### WHAT NEEDS TO BE DONE
Every single entry that follows must be copied exactly.

[Stored items]
______________________________
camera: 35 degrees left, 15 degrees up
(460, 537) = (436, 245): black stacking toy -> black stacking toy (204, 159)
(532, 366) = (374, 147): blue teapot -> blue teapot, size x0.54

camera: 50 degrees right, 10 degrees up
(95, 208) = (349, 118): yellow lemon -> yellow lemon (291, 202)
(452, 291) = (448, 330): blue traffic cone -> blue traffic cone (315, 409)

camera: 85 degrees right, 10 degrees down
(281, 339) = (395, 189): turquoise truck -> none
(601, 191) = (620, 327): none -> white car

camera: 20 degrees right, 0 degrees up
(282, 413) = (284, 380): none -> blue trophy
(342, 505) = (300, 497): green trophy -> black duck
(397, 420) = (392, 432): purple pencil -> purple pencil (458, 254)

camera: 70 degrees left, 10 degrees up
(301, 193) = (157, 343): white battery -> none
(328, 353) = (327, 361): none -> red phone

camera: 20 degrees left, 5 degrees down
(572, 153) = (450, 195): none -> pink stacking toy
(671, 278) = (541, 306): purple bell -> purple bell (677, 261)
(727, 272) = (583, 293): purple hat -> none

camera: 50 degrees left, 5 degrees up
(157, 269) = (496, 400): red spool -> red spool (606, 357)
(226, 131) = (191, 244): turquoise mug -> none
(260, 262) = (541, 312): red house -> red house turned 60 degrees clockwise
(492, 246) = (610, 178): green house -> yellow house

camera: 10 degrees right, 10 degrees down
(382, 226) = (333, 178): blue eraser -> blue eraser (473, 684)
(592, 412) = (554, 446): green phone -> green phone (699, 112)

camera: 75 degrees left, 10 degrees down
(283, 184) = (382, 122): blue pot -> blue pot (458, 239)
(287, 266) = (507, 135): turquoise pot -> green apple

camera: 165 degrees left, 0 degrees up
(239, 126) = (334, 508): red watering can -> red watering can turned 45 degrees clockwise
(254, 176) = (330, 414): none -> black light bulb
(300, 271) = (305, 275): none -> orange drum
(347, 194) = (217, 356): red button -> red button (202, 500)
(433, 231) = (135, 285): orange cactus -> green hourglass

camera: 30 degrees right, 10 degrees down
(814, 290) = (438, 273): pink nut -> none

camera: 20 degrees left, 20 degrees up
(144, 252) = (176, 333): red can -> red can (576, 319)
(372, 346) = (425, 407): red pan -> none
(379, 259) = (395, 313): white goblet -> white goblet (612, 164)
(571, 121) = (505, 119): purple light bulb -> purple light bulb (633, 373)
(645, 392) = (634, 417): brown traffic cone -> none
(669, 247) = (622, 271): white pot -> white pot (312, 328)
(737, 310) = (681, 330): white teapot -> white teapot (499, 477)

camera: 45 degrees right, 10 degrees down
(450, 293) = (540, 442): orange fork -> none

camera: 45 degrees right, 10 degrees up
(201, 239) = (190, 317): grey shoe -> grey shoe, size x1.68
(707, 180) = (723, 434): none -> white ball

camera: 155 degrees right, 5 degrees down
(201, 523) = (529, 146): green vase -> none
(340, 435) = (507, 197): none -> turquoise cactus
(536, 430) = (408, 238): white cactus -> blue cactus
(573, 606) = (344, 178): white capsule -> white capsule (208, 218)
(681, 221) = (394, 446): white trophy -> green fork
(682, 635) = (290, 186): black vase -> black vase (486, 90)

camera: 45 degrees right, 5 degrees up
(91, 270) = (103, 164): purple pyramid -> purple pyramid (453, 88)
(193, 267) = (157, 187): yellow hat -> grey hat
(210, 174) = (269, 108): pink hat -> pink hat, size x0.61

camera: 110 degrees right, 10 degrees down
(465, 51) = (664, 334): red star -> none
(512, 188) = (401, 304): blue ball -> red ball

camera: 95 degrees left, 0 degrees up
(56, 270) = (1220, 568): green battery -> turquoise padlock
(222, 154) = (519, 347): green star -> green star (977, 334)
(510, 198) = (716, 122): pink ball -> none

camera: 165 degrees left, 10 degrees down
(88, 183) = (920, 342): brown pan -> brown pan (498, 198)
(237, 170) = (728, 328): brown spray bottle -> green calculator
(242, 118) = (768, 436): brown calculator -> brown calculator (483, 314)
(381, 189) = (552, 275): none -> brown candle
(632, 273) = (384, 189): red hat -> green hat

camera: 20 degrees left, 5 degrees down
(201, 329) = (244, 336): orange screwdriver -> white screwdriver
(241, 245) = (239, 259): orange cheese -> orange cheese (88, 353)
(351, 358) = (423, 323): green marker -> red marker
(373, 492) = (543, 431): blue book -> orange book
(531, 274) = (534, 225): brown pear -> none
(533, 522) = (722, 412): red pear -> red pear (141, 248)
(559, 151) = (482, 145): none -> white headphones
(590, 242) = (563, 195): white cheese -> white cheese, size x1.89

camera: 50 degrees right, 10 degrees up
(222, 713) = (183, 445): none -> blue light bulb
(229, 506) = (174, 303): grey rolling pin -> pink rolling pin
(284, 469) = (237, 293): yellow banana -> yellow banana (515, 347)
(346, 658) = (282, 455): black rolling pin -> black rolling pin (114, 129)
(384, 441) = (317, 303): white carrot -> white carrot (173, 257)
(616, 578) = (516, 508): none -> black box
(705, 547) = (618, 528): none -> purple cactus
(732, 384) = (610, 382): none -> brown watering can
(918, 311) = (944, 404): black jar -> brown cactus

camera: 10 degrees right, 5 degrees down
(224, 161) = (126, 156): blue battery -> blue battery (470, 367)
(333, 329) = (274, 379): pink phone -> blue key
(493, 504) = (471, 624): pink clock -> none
______________________________
### EXERCISE OUTPUT
camera: 35 degrees left, 15 degrees up
(460, 537) = (436, 245): black stacking toy -> black stacking toy (204, 159)
(532, 366) = (374, 147): blue teapot -> blue teapot, size x0.54

camera: 50 degrees right, 10 degrees up
(95, 208) = (349, 118): yellow lemon -> yellow lemon (291, 202)
(452, 291) = (448, 330): blue traffic cone -> blue traffic cone (315, 409)

camera: 85 degrees right, 10 degrees down
(281, 339) = (395, 189): turquoise truck -> none
(601, 191) = (620, 327): none -> white car

camera: 20 degrees right, 0 degrees up
(282, 413) = (284, 380): none -> blue trophy
(342, 505) = (300, 497): green trophy -> black duck
(397, 420) = (392, 432): purple pencil -> purple pencil (458, 254)

camera: 70 degrees left, 10 degrees up
(301, 193) = (157, 343): white battery -> none
(328, 353) = (327, 361): none -> red phone

camera: 20 degrees left, 5 degrees down
(572, 153) = (450, 195): none -> pink stacking toy
(671, 278) = (541, 306): purple bell -> purple bell (677, 261)
(727, 272) = (583, 293): purple hat -> none

camera: 50 degrees left, 5 degrees up
(157, 269) = (496, 400): red spool -> red spool (606, 357)
(226, 131) = (191, 244): turquoise mug -> none
(260, 262) = (541, 312): red house -> red house turned 60 degrees clockwise
(492, 246) = (610, 178): green house -> yellow house

camera: 10 degrees right, 10 degrees down
(382, 226) = (333, 178): blue eraser -> blue eraser (473, 684)
(592, 412) = (554, 446): green phone -> green phone (699, 112)

camera: 75 degrees left, 10 degrees down
(283, 184) = (382, 122): blue pot -> blue pot (458, 239)
(287, 266) = (507, 135): turquoise pot -> green apple

camera: 165 degrees left, 0 degrees up
(239, 126) = (334, 508): red watering can -> red watering can turned 45 degrees clockwise
(254, 176) = (330, 414): none -> black light bulb
(300, 271) = (305, 275): none -> orange drum
(347, 194) = (217, 356): red button -> red button (202, 500)
(433, 231) = (135, 285): orange cactus -> green hourglass

camera: 30 degrees right, 10 degrees down
(814, 290) = (438, 273): pink nut -> none

camera: 20 degrees left, 20 degrees up
(144, 252) = (176, 333): red can -> red can (576, 319)
(372, 346) = (425, 407): red pan -> none
(379, 259) = (395, 313): white goblet -> white goblet (612, 164)
(571, 121) = (505, 119): purple light bulb -> purple light bulb (633, 373)
(645, 392) = (634, 417): brown traffic cone -> none
(669, 247) = (622, 271): white pot -> white pot (312, 328)
(737, 310) = (681, 330): white teapot -> white teapot (499, 477)

camera: 45 degrees right, 10 degrees down
(450, 293) = (540, 442): orange fork -> none

camera: 45 degrees right, 10 degrees up
(201, 239) = (190, 317): grey shoe -> grey shoe, size x1.68
(707, 180) = (723, 434): none -> white ball

camera: 155 degrees right, 5 degrees down
(201, 523) = (529, 146): green vase -> none
(340, 435) = (507, 197): none -> turquoise cactus
(536, 430) = (408, 238): white cactus -> blue cactus
(573, 606) = (344, 178): white capsule -> white capsule (208, 218)
(681, 221) = (394, 446): white trophy -> green fork
(682, 635) = (290, 186): black vase -> black vase (486, 90)

camera: 45 degrees right, 5 degrees up
(91, 270) = (103, 164): purple pyramid -> purple pyramid (453, 88)
(193, 267) = (157, 187): yellow hat -> grey hat
(210, 174) = (269, 108): pink hat -> pink hat, size x0.61

camera: 110 degrees right, 10 degrees down
(465, 51) = (664, 334): red star -> none
(512, 188) = (401, 304): blue ball -> red ball

camera: 95 degrees left, 0 degrees up
(56, 270) = (1220, 568): green battery -> turquoise padlock
(222, 154) = (519, 347): green star -> green star (977, 334)
(510, 198) = (716, 122): pink ball -> none

camera: 165 degrees left, 10 degrees down
(88, 183) = (920, 342): brown pan -> brown pan (498, 198)
(237, 170) = (728, 328): brown spray bottle -> green calculator
(242, 118) = (768, 436): brown calculator -> brown calculator (483, 314)
(381, 189) = (552, 275): none -> brown candle
(632, 273) = (384, 189): red hat -> green hat

camera: 20 degrees left, 5 degrees down
(201, 329) = (244, 336): orange screwdriver -> white screwdriver
(241, 245) = (239, 259): orange cheese -> orange cheese (88, 353)
(351, 358) = (423, 323): green marker -> red marker
(373, 492) = (543, 431): blue book -> orange book
(531, 274) = (534, 225): brown pear -> none
(533, 522) = (722, 412): red pear -> red pear (141, 248)
(559, 151) = (482, 145): none -> white headphones
(590, 242) = (563, 195): white cheese -> white cheese, size x1.89

camera: 50 degrees right, 10 degrees up
(222, 713) = (183, 445): none -> blue light bulb
(229, 506) = (174, 303): grey rolling pin -> pink rolling pin
(284, 469) = (237, 293): yellow banana -> yellow banana (515, 347)
(346, 658) = (282, 455): black rolling pin -> black rolling pin (114, 129)
(384, 441) = (317, 303): white carrot -> white carrot (173, 257)
(616, 578) = (516, 508): none -> black box
(705, 547) = (618, 528): none -> purple cactus
(732, 384) = (610, 382): none -> brown watering can
(918, 311) = (944, 404): black jar -> brown cactus

camera: 10 degrees right, 5 degrees down
(224, 161) = (126, 156): blue battery -> blue battery (470, 367)
(333, 329) = (274, 379): pink phone -> blue key
(493, 504) = (471, 624): pink clock -> none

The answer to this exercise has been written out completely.